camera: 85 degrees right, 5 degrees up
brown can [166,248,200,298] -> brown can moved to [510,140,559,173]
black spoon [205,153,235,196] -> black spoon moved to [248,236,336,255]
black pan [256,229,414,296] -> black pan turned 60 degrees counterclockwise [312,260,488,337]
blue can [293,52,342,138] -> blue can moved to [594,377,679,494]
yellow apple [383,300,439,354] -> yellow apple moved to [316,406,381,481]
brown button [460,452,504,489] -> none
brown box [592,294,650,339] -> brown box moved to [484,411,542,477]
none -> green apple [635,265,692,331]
==
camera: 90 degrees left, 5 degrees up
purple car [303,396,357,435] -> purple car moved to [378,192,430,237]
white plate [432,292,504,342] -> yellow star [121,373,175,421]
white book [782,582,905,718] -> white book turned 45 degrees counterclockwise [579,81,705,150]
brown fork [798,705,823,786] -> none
* * *
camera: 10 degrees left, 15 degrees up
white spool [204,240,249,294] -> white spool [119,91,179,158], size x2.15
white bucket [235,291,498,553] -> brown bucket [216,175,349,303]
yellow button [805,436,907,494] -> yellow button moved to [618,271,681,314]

### [Assignment]
Retype exactly, and only, the lines above from the one where "black pan [256,229,414,296]" occurs up to and including the one where "none -> green apple [635,265,692,331]" occurs.

### [Expected answer]
black pan [256,229,414,296] -> black pan turned 60 degrees counterclockwise [312,260,488,337]
blue can [293,52,342,138] -> blue can moved to [594,377,679,494]
yellow apple [383,300,439,354] -> yellow apple moved to [316,406,381,481]
brown button [460,452,504,489] -> none
brown box [592,294,650,339] -> brown box moved to [484,411,542,477]
none -> green apple [635,265,692,331]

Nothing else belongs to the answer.